- [SUPPLIED INFORMATION]:
+ + + + + + +

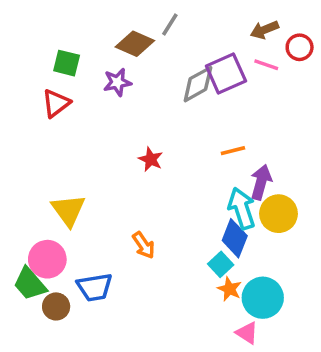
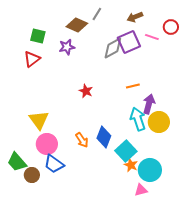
brown arrow: (264, 30) -> (135, 17), moved
blue diamond: (235, 238) -> (104, 137), moved
pink circle: (47, 259) -> (47, 144), moved
cyan square: (221, 264) -> (126, 151), size x1.5
blue trapezoid: (95, 287) -> (54, 164), turned 45
pink triangle: (247, 333) -> (141, 190), turned -48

+ + + + + + +

- [WHAT THE EXERCISE ASKS]:
Copy the line containing "pink circle: (47, 259) -> (47, 144), moved" and every line after it, through the last line of the records. Include nothing else.

- [FINAL ANSWER]:
pink circle: (47, 259) -> (47, 144), moved
cyan square: (221, 264) -> (126, 151), size x1.5
blue trapezoid: (95, 287) -> (54, 164), turned 45
pink triangle: (247, 333) -> (141, 190), turned -48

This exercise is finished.